═══ Records for processing

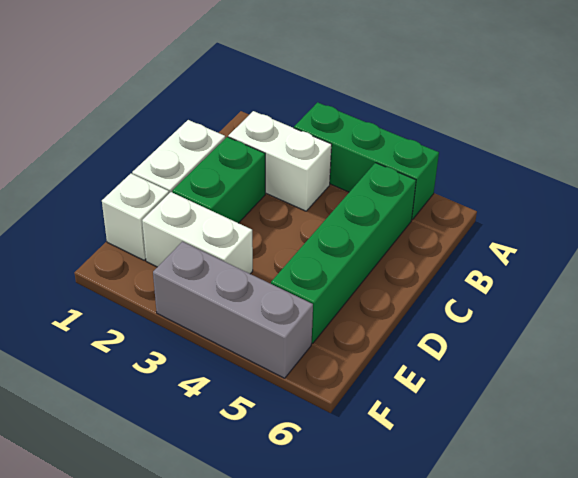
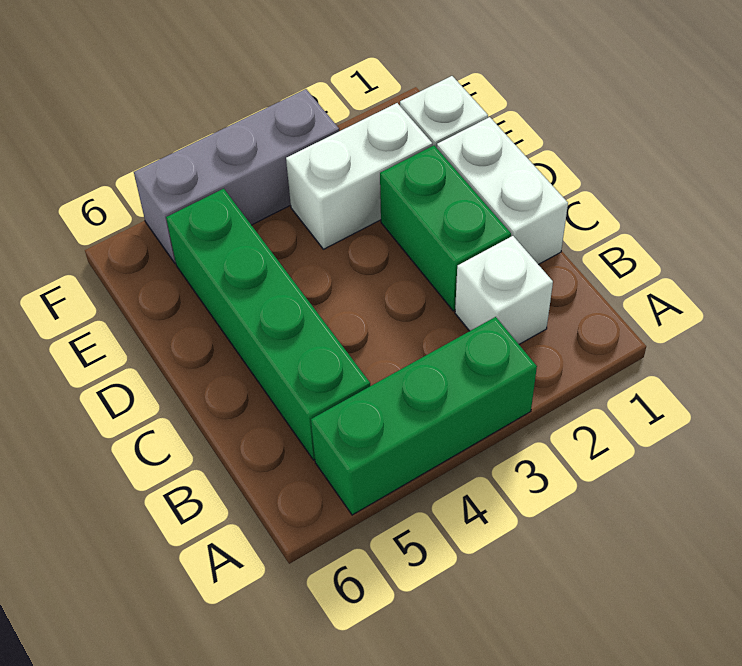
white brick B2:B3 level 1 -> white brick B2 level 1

══════
═══ Records for processing

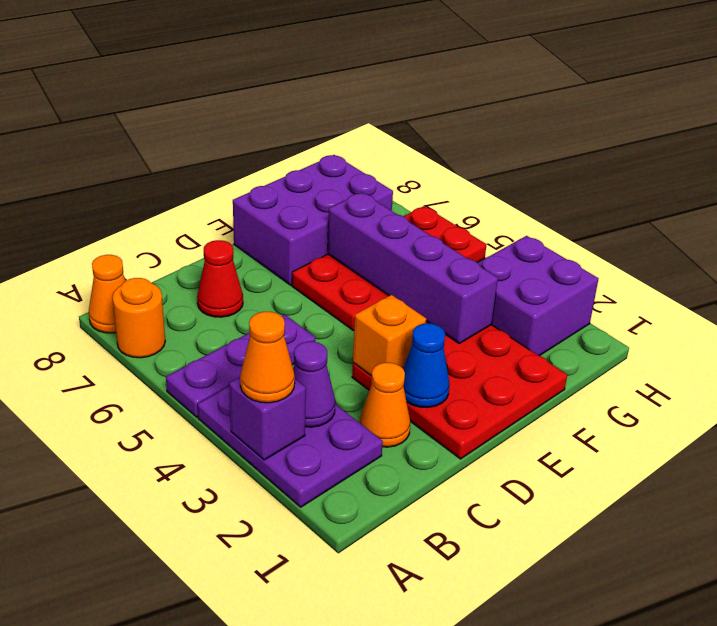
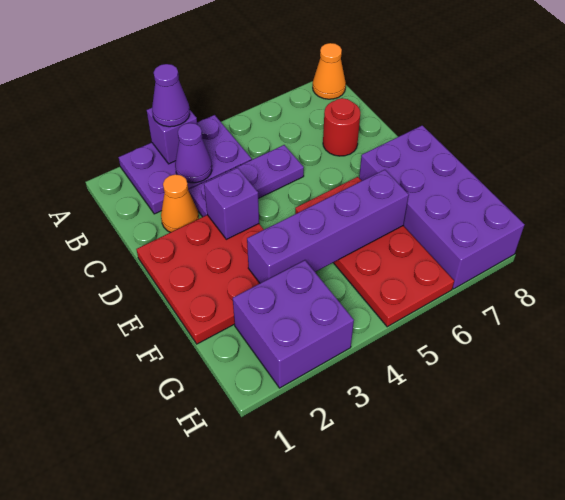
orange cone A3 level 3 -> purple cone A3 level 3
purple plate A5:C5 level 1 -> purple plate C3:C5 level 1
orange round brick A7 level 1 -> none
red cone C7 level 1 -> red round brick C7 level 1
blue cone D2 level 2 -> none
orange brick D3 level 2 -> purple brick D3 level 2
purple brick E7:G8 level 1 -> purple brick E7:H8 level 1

══════

# What is needed:
Check each line of the data for "purple". Copy the lines where it turns up.

# Result:
orange cone A3 level 3 -> purple cone A3 level 3
purple plate A5:C5 level 1 -> purple plate C3:C5 level 1
orange brick D3 level 2 -> purple brick D3 level 2
purple brick E7:G8 level 1 -> purple brick E7:H8 level 1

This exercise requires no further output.